Data listing:
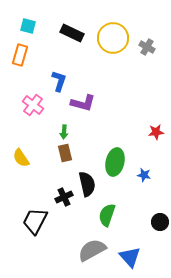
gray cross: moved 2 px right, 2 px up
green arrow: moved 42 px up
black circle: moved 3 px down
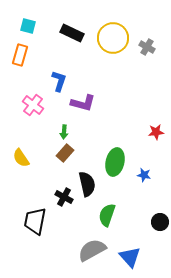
brown rectangle: rotated 54 degrees clockwise
black cross: rotated 36 degrees counterclockwise
black trapezoid: rotated 16 degrees counterclockwise
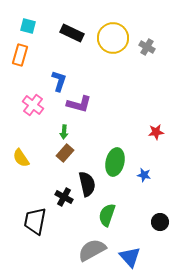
purple L-shape: moved 4 px left, 1 px down
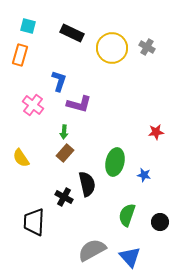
yellow circle: moved 1 px left, 10 px down
green semicircle: moved 20 px right
black trapezoid: moved 1 px left, 1 px down; rotated 8 degrees counterclockwise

> **What needs to be done**
Copy the lines above word for word, and leave the pictures out of your answer.

> **Task result**
gray cross: moved 2 px right, 2 px up
green arrow: moved 42 px up
black circle: moved 3 px down
brown rectangle: rotated 54 degrees clockwise
black cross: rotated 36 degrees counterclockwise
black trapezoid: rotated 16 degrees counterclockwise
purple L-shape: moved 4 px left, 1 px down
yellow circle: moved 1 px left, 10 px down
green semicircle: moved 20 px right
black trapezoid: moved 1 px left, 1 px down; rotated 8 degrees counterclockwise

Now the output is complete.